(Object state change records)
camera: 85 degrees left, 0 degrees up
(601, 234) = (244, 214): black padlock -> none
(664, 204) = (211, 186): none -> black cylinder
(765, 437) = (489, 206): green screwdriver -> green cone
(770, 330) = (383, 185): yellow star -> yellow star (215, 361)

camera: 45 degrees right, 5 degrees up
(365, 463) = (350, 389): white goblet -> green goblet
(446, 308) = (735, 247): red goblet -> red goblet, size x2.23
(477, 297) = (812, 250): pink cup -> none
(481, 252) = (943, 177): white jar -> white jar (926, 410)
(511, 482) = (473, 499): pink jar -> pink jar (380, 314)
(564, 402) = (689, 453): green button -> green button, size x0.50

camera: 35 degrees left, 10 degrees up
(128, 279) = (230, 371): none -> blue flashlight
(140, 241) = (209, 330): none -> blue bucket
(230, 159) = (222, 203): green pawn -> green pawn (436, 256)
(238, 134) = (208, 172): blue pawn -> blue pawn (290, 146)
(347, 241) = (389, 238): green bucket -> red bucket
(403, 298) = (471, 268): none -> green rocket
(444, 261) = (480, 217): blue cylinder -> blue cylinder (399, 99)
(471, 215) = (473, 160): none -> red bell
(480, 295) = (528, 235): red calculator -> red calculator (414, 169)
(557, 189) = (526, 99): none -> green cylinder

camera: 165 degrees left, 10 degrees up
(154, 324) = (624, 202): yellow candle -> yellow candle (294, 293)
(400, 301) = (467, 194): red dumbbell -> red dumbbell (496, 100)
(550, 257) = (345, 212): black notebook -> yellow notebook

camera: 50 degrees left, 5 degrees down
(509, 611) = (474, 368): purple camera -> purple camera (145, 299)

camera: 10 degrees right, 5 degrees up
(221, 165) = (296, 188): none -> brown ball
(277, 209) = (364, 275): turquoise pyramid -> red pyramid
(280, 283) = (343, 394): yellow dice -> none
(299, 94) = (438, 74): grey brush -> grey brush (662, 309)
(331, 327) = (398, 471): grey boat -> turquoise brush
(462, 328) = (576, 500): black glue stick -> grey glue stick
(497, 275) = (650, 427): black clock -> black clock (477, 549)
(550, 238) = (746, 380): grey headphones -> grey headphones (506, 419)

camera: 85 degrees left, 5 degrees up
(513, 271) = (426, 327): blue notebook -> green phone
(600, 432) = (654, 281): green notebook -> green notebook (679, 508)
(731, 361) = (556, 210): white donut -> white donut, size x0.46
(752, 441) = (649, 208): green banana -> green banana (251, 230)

Work request >>
Retype all of the data word for word.

Task solution >>
camera: 85 degrees left, 0 degrees up
(601, 234) = (244, 214): black padlock -> none
(664, 204) = (211, 186): none -> black cylinder
(765, 437) = (489, 206): green screwdriver -> green cone
(770, 330) = (383, 185): yellow star -> yellow star (215, 361)

camera: 45 degrees right, 5 degrees up
(365, 463) = (350, 389): white goblet -> green goblet
(446, 308) = (735, 247): red goblet -> red goblet, size x2.23
(477, 297) = (812, 250): pink cup -> none
(481, 252) = (943, 177): white jar -> white jar (926, 410)
(511, 482) = (473, 499): pink jar -> pink jar (380, 314)
(564, 402) = (689, 453): green button -> green button, size x0.50

camera: 35 degrees left, 10 degrees up
(128, 279) = (230, 371): none -> blue flashlight
(140, 241) = (209, 330): none -> blue bucket
(230, 159) = (222, 203): green pawn -> green pawn (436, 256)
(238, 134) = (208, 172): blue pawn -> blue pawn (290, 146)
(347, 241) = (389, 238): green bucket -> red bucket
(403, 298) = (471, 268): none -> green rocket
(444, 261) = (480, 217): blue cylinder -> blue cylinder (399, 99)
(471, 215) = (473, 160): none -> red bell
(480, 295) = (528, 235): red calculator -> red calculator (414, 169)
(557, 189) = (526, 99): none -> green cylinder

camera: 165 degrees left, 10 degrees up
(154, 324) = (624, 202): yellow candle -> yellow candle (294, 293)
(400, 301) = (467, 194): red dumbbell -> red dumbbell (496, 100)
(550, 257) = (345, 212): black notebook -> yellow notebook

camera: 50 degrees left, 5 degrees down
(509, 611) = (474, 368): purple camera -> purple camera (145, 299)

camera: 10 degrees right, 5 degrees up
(221, 165) = (296, 188): none -> brown ball
(277, 209) = (364, 275): turquoise pyramid -> red pyramid
(280, 283) = (343, 394): yellow dice -> none
(299, 94) = (438, 74): grey brush -> grey brush (662, 309)
(331, 327) = (398, 471): grey boat -> turquoise brush
(462, 328) = (576, 500): black glue stick -> grey glue stick
(497, 275) = (650, 427): black clock -> black clock (477, 549)
(550, 238) = (746, 380): grey headphones -> grey headphones (506, 419)

camera: 85 degrees left, 5 degrees up
(513, 271) = (426, 327): blue notebook -> green phone
(600, 432) = (654, 281): green notebook -> green notebook (679, 508)
(731, 361) = (556, 210): white donut -> white donut, size x0.46
(752, 441) = (649, 208): green banana -> green banana (251, 230)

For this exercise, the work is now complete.